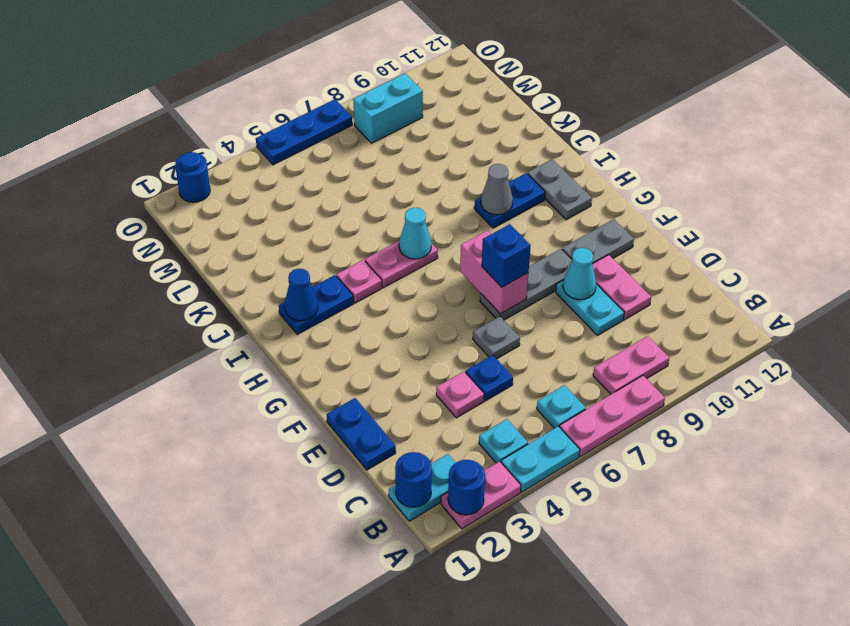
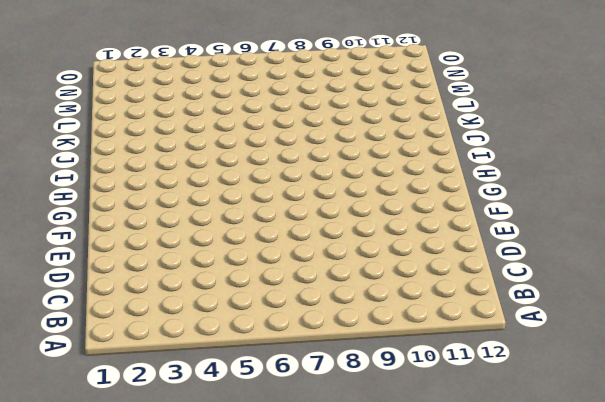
none -> pink plate A2:A3 level 1
none -> cyan plate A4:A5 level 1
none -> pink plate A6:A8 level 1
none -> cyan plate B1:B2 level 1

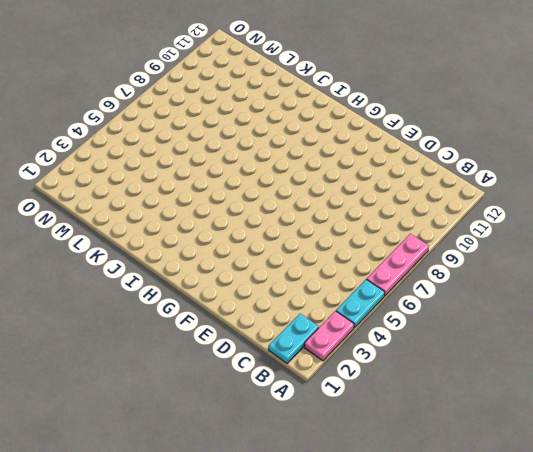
none -> cyan plate B4 level 1
none -> cyan plate B6 level 1
none -> pink plate B8:B9 level 1
none -> blue plate D1:E1 level 1

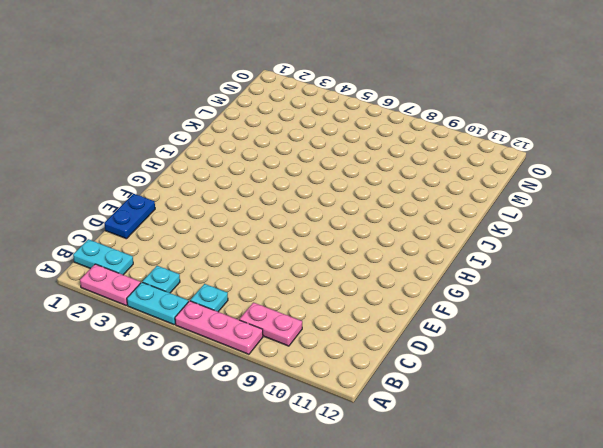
none -> pink plate D4 level 1
none -> blue plate D5 level 1
none -> cyan plate D9:E9 level 1
none -> pink plate D10:E10 level 1

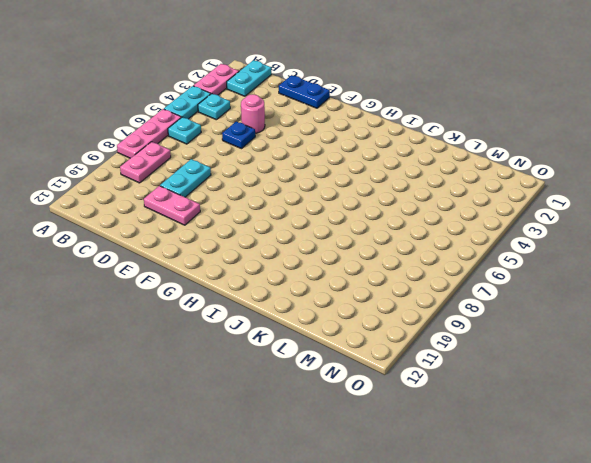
pink round brick D4 level 1 -> pink plate D4 level 1
cyan plate D8:D9 level 1 -> cyan plate D9:E9 level 1
none -> grey plate E6 level 1
none -> grey plate F7:F9 level 1
none -> grey plate F10:F11 level 1
none -> grey plate H11:I11 level 1

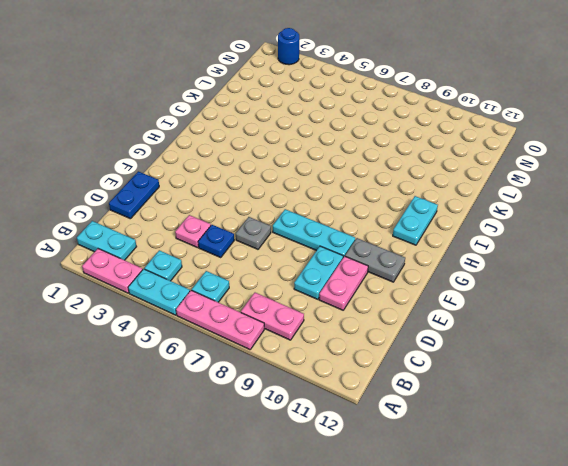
cyan plate F7:F9 level 1 -> grey plate F7:F9 level 1
cyan plate H11:I11 level 1 -> grey plate H11:I11 level 1
none -> blue plate I2:I3 level 1
none -> pink plate I4 level 1
none -> pink plate I5:I6 level 1
none -> blue plate I9:I10 level 1

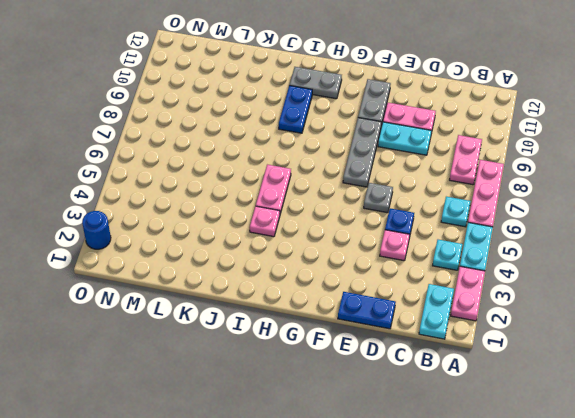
none -> blue plate I2:I3 level 1
none -> cyan brick N8:N9 level 1
none -> blue plate O5:O7 level 1
none -> blue round brick A2 level 2

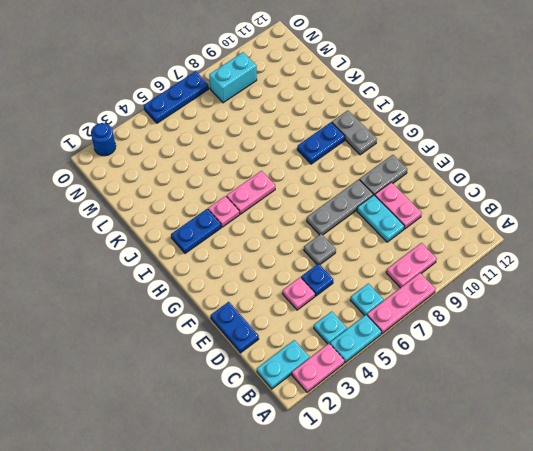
none -> blue round brick A2 level 2
none -> blue round brick B1 level 2
none -> cyan cone E9 level 2
none -> pink brick F7:G7 level 2

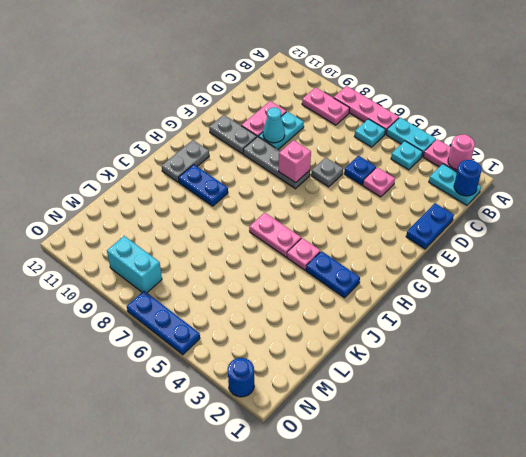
pink round brick A2 level 2 -> blue round brick A2 level 2
pink brick F7 level 2 -> pink brick F7:G7 level 2
none -> blue cone I2 level 2
none -> cyan cone I6 level 2
none -> grey cone I9 level 2
none -> blue brick F7 level 3

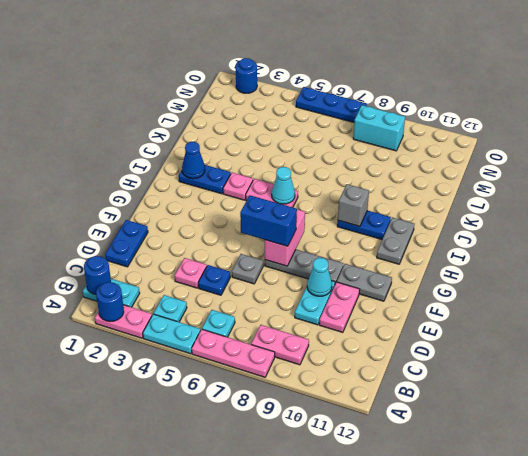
blue brick F6:F7 level 3 -> blue brick F7 level 3
grey brick I9 level 2 -> grey cone I9 level 2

------------------------------------------------------------------------

DIRECTIONS. Where does the string "pink" appear in the records above? Show every line that holds it.

PROBLEM SOLUTION.
none -> pink plate A2:A3 level 1
none -> pink plate A6:A8 level 1
none -> pink plate B8:B9 level 1
none -> pink plate D4 level 1
none -> pink plate D10:E10 level 1
pink round brick D4 level 1 -> pink plate D4 level 1
none -> pink plate I4 level 1
none -> pink plate I5:I6 level 1
none -> pink brick F7:G7 level 2
pink round brick A2 level 2 -> blue round brick A2 level 2
pink brick F7 level 2 -> pink brick F7:G7 level 2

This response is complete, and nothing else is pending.